### What you will do
From the records below, print only the part that opens with the line containing "brown brick I8" and closes with the line containing "none -> brown plate D3:E3 level 3"; omit the pictures.

(Data for this exercise Opens)

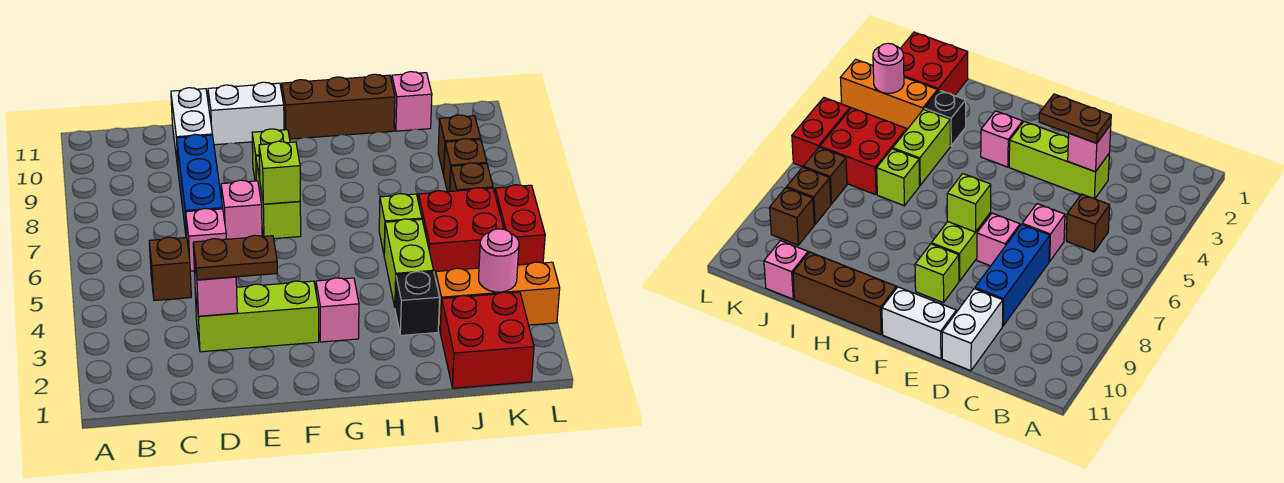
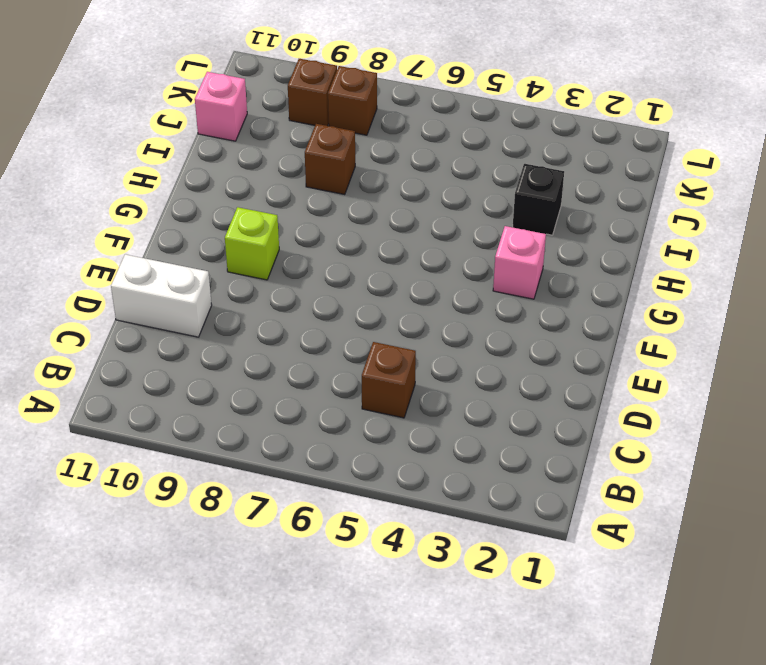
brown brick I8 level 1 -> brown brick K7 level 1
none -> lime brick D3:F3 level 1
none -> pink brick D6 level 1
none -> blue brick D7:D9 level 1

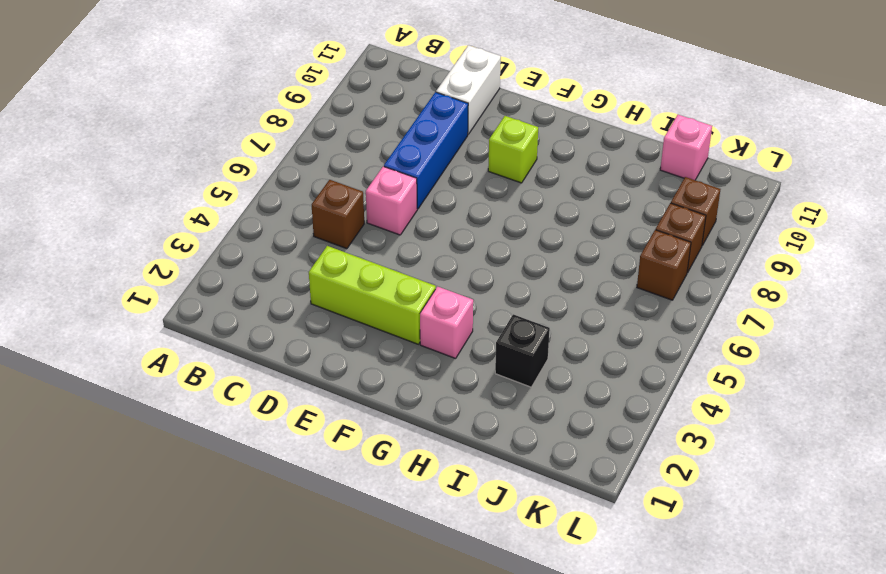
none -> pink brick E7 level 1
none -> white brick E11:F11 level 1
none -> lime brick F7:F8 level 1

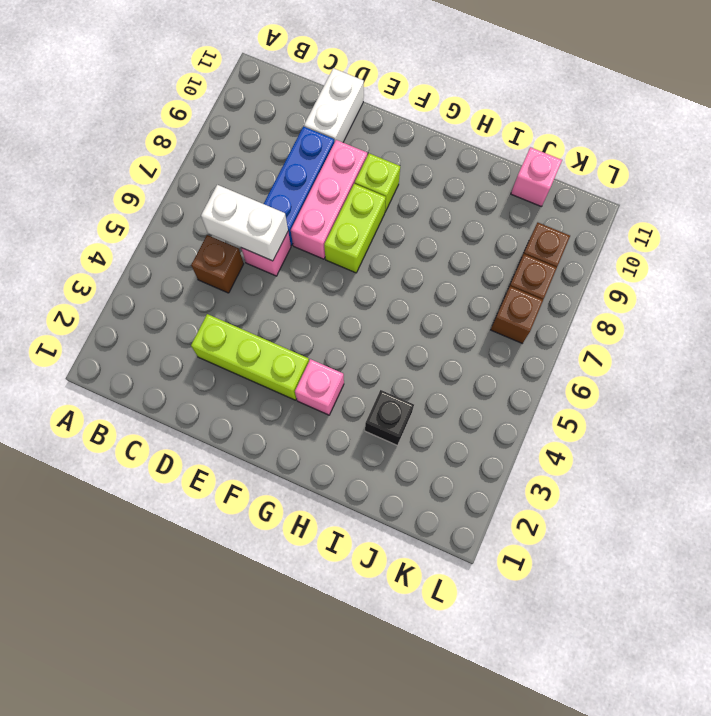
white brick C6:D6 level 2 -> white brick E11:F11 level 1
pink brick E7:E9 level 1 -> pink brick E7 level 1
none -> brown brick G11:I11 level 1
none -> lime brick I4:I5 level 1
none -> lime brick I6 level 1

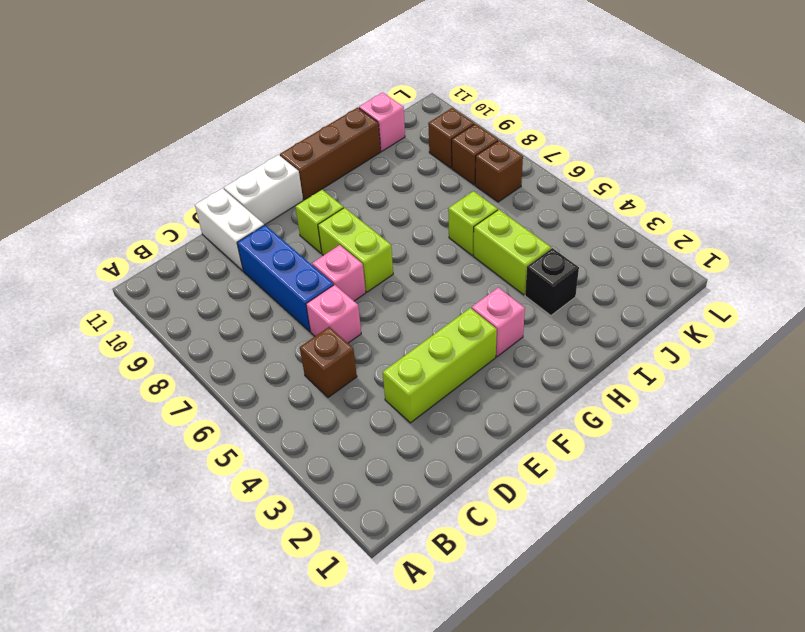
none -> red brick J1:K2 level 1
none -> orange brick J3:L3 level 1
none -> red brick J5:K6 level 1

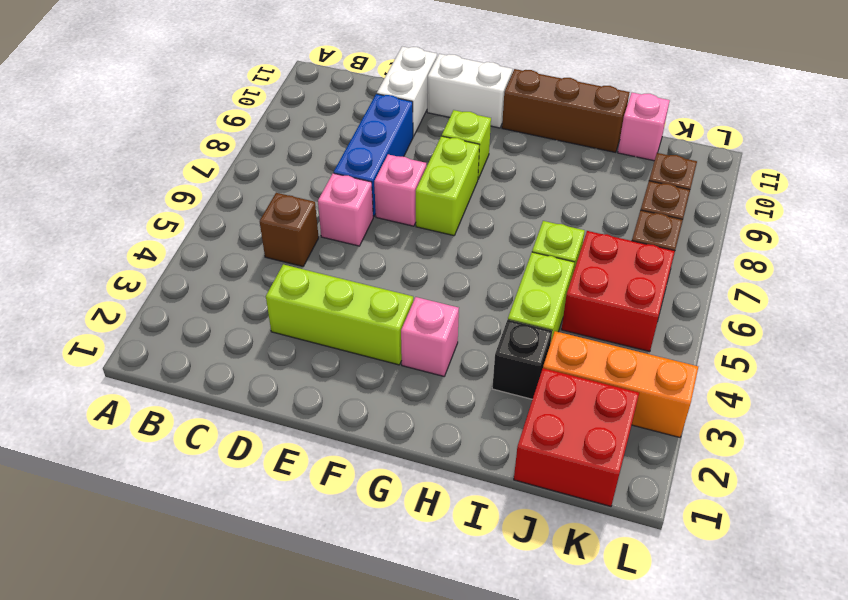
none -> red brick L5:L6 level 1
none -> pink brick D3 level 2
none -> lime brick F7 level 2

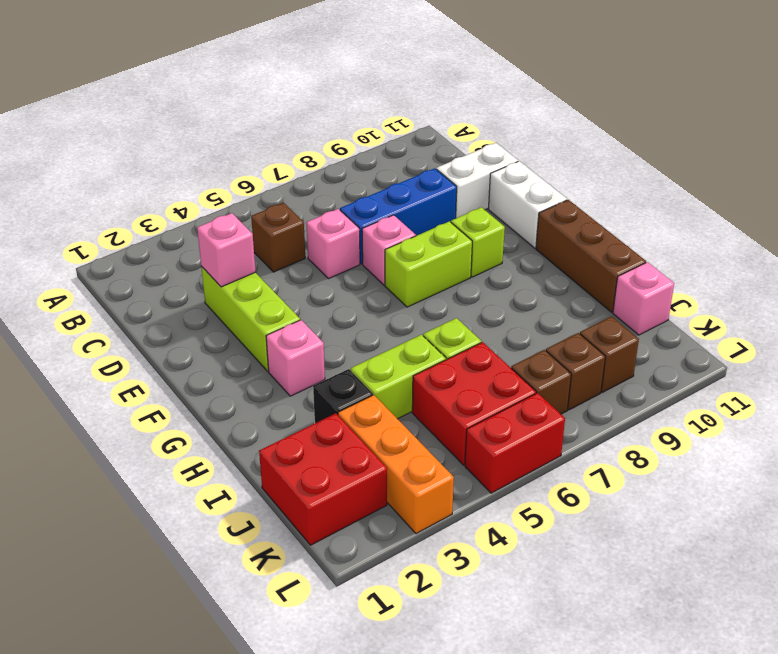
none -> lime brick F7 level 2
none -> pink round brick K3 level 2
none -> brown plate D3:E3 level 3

(Data for this exercise Closes)
(Data for this exercise Opens)

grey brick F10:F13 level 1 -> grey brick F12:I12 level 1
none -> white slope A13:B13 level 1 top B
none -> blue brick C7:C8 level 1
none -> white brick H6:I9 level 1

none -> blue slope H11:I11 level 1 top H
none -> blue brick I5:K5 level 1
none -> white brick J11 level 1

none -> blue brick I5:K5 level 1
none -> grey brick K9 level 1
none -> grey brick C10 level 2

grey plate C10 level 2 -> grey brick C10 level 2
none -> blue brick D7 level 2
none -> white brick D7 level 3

(Data for this exercise Closes)

### Answer to this problem
brown brick I8 level 1 -> brown brick K7 level 1
none -> lime brick D3:F3 level 1
none -> pink brick D6 level 1
none -> blue brick D7:D9 level 1

none -> pink brick E7 level 1
none -> white brick E11:F11 level 1
none -> lime brick F7:F8 level 1

white brick C6:D6 level 2 -> white brick E11:F11 level 1
pink brick E7:E9 level 1 -> pink brick E7 level 1
none -> brown brick G11:I11 level 1
none -> lime brick I4:I5 level 1
none -> lime brick I6 level 1

none -> red brick J1:K2 level 1
none -> orange brick J3:L3 level 1
none -> red brick J5:K6 level 1

none -> red brick L5:L6 level 1
none -> pink brick D3 level 2
none -> lime brick F7 level 2

none -> lime brick F7 level 2
none -> pink round brick K3 level 2
none -> brown plate D3:E3 level 3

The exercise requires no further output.